*** Opening of RECORD SET ***

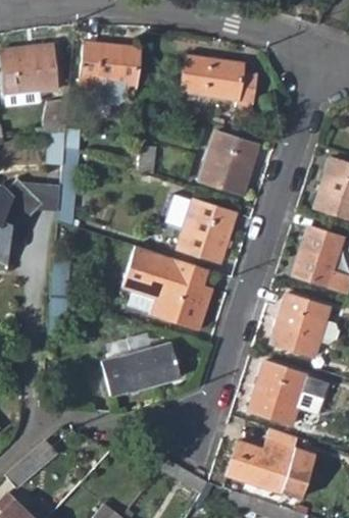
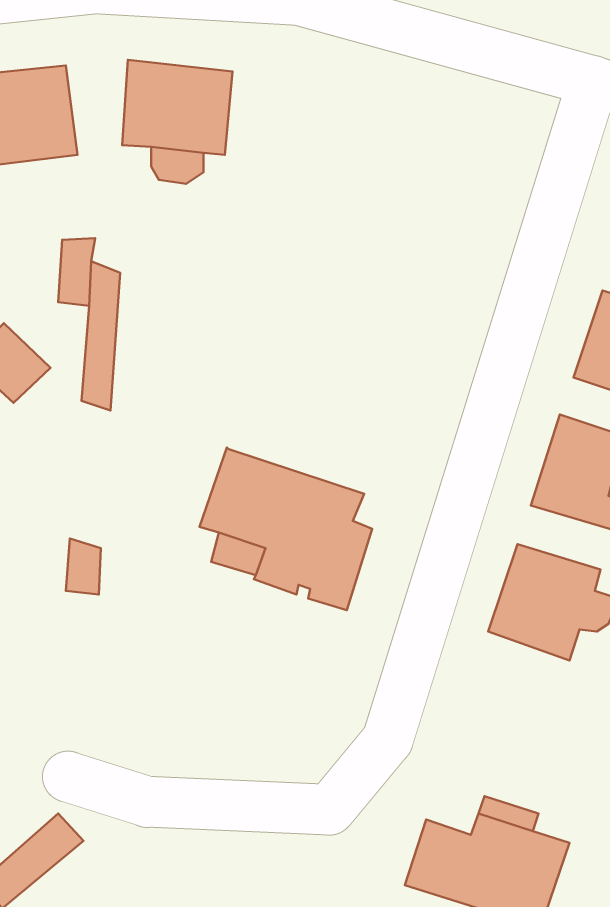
building: [181,57,255,119] -> none
building: [199,133,255,195] -> none
building: [177,201,235,263] -> none
building: [104,342,184,396] -> none
building: [249,365,328,424] -> none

*** Close of RECORD SET ***

§ PROBLEM
Output all of the data exactly. Skip the pictures.

§ SOLUTION BELOW
building: [181,57,255,119] -> none
building: [199,133,255,195] -> none
building: [177,201,235,263] -> none
building: [104,342,184,396] -> none
building: [249,365,328,424] -> none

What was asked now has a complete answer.